**Work order:** A complete answer lists every line of the material where the string "russet" occurs.

**Data provided:**
"""

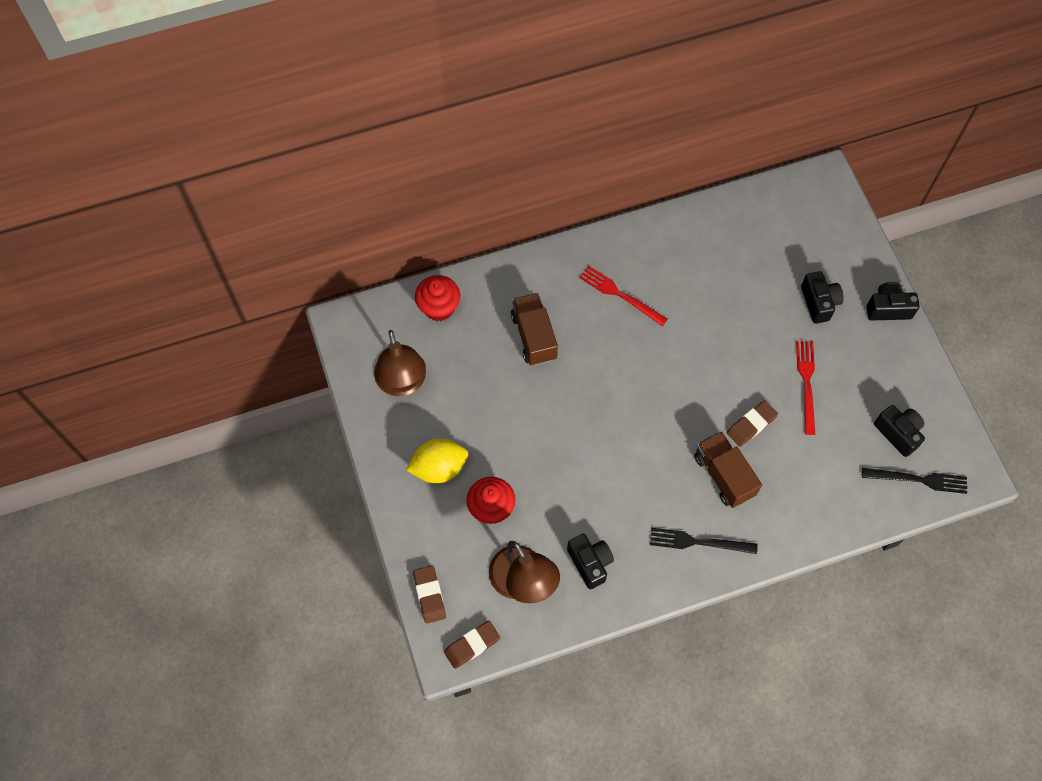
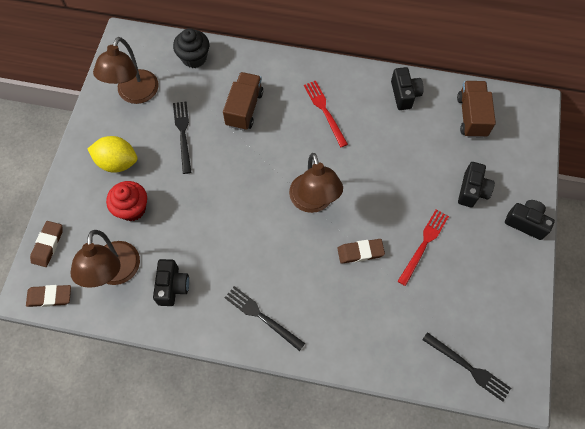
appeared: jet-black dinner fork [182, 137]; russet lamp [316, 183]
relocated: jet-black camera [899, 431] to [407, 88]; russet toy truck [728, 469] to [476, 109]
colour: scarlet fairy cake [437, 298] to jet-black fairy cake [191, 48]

"""

**Answer to the problem:**
appeared: jet-black dinner fork [182, 137]; russet lamp [316, 183]
relocated: jet-black camera [899, 431] to [407, 88]; russet toy truck [728, 469] to [476, 109]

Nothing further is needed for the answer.